• Problem requirements: Go through the entries below and tally the lines holding "shifted"; please reply with the number only.

• Data excerpts:

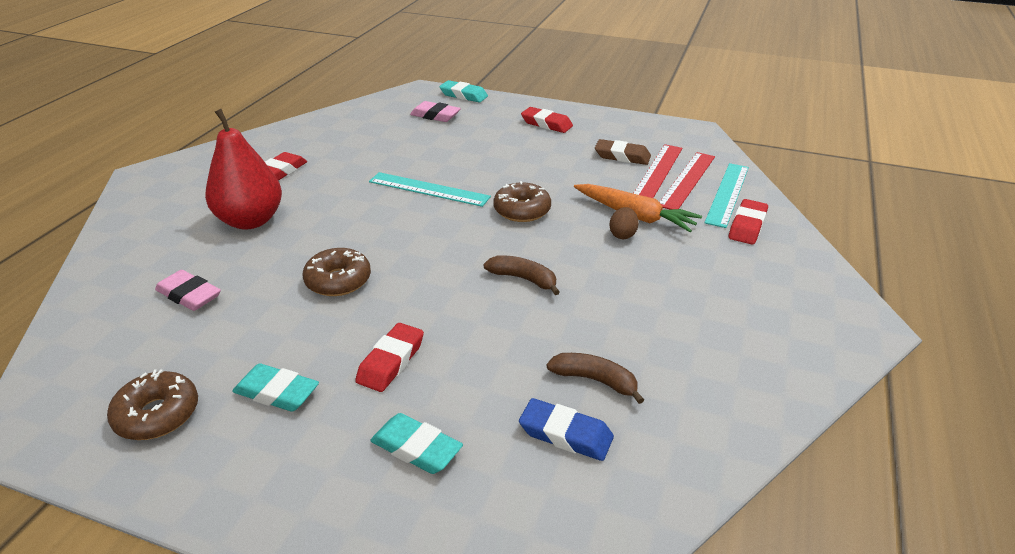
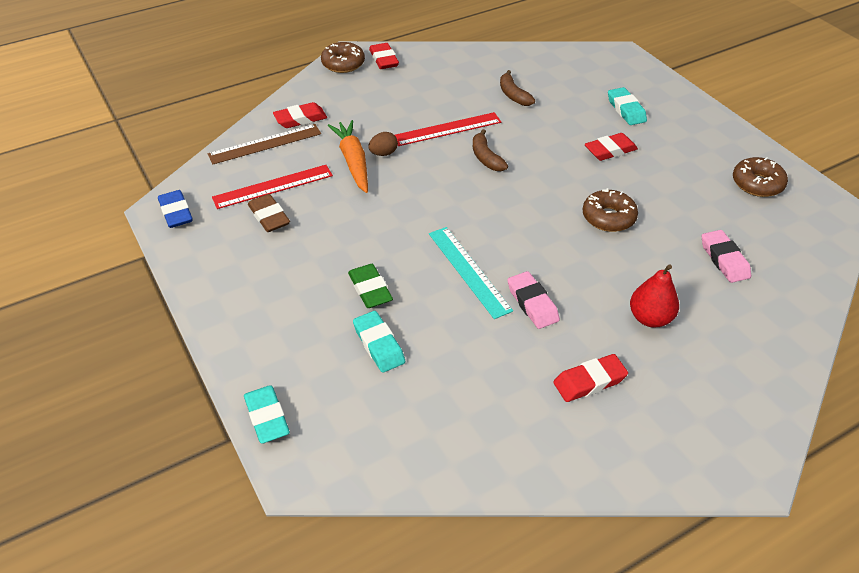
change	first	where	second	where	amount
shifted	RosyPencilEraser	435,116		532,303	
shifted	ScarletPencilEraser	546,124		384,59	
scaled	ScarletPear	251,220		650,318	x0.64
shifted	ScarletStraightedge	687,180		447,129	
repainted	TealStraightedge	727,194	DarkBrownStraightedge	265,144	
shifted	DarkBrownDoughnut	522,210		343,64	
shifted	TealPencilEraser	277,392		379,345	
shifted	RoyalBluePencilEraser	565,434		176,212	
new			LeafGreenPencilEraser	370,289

• Written solution: 6